[Supplied records Boundary: Start]
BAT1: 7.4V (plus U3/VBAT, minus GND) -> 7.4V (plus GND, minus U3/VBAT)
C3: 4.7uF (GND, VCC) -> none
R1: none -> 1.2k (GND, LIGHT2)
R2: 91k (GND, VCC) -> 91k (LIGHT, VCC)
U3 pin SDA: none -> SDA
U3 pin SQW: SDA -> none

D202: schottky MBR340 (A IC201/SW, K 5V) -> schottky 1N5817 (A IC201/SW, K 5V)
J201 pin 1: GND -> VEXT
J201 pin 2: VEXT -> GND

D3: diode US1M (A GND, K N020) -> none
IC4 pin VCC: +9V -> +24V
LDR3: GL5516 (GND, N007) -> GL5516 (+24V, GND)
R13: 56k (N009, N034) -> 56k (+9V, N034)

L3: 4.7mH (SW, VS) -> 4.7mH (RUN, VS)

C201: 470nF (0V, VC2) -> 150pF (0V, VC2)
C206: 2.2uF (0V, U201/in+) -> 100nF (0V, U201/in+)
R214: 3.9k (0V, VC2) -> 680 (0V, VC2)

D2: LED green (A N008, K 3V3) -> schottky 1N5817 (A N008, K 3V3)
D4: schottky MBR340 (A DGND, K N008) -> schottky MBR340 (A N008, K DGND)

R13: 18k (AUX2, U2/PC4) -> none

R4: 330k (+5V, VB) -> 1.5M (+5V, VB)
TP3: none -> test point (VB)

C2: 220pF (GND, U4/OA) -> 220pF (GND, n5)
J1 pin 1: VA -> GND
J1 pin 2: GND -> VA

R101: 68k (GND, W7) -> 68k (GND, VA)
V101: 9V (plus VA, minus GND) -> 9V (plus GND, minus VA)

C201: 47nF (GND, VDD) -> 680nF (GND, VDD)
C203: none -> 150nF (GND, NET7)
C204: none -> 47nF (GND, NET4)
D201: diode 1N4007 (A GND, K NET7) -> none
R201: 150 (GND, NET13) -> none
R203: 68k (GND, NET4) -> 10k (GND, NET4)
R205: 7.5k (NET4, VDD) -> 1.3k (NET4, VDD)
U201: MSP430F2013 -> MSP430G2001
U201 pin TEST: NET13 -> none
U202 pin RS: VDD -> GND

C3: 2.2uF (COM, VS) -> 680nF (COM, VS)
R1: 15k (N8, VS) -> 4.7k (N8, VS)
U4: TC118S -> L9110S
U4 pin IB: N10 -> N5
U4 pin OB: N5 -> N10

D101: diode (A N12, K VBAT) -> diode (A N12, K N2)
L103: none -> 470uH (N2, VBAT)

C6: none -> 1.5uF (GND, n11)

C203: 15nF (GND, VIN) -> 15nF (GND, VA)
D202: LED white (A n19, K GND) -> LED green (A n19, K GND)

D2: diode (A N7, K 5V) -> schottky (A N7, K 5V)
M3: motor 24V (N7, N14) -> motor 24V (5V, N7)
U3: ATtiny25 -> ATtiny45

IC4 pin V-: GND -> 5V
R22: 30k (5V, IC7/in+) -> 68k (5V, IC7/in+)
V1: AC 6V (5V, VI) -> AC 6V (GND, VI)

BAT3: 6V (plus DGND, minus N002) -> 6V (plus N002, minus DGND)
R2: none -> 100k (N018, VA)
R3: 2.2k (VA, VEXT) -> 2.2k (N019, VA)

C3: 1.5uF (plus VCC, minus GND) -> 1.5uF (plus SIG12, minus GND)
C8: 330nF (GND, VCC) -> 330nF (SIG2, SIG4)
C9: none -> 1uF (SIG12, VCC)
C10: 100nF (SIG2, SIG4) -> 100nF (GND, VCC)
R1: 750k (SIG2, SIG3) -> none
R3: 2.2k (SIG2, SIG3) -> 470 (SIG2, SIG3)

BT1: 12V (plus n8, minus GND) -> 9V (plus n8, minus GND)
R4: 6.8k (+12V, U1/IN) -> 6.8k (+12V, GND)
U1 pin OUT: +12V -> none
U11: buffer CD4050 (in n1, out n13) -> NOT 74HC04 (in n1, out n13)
[Supplied records Boundary: End]
- **What you will do**:
Reproduce only the lines from the line containing "C3: 2.2uF (COM, VS) -> 680nF (COM, VS)" to the last line of the material above, both of those lines included.

- **Your response**:
C3: 2.2uF (COM, VS) -> 680nF (COM, VS)
R1: 15k (N8, VS) -> 4.7k (N8, VS)
U4: TC118S -> L9110S
U4 pin IB: N10 -> N5
U4 pin OB: N5 -> N10

D101: diode (A N12, K VBAT) -> diode (A N12, K N2)
L103: none -> 470uH (N2, VBAT)

C6: none -> 1.5uF (GND, n11)

C203: 15nF (GND, VIN) -> 15nF (GND, VA)
D202: LED white (A n19, K GND) -> LED green (A n19, K GND)

D2: diode (A N7, K 5V) -> schottky (A N7, K 5V)
M3: motor 24V (N7, N14) -> motor 24V (5V, N7)
U3: ATtiny25 -> ATtiny45

IC4 pin V-: GND -> 5V
R22: 30k (5V, IC7/in+) -> 68k (5V, IC7/in+)
V1: AC 6V (5V, VI) -> AC 6V (GND, VI)

BAT3: 6V (plus DGND, minus N002) -> 6V (plus N002, minus DGND)
R2: none -> 100k (N018, VA)
R3: 2.2k (VA, VEXT) -> 2.2k (N019, VA)

C3: 1.5uF (plus VCC, minus GND) -> 1.5uF (plus SIG12, minus GND)
C8: 330nF (GND, VCC) -> 330nF (SIG2, SIG4)
C9: none -> 1uF (SIG12, VCC)
C10: 100nF (SIG2, SIG4) -> 100nF (GND, VCC)
R1: 750k (SIG2, SIG3) -> none
R3: 2.2k (SIG2, SIG3) -> 470 (SIG2, SIG3)

BT1: 12V (plus n8, minus GND) -> 9V (plus n8, minus GND)
R4: 6.8k (+12V, U1/IN) -> 6.8k (+12V, GND)
U1 pin OUT: +12V -> none
U11: buffer CD4050 (in n1, out n13) -> NOT 74HC04 (in n1, out n13)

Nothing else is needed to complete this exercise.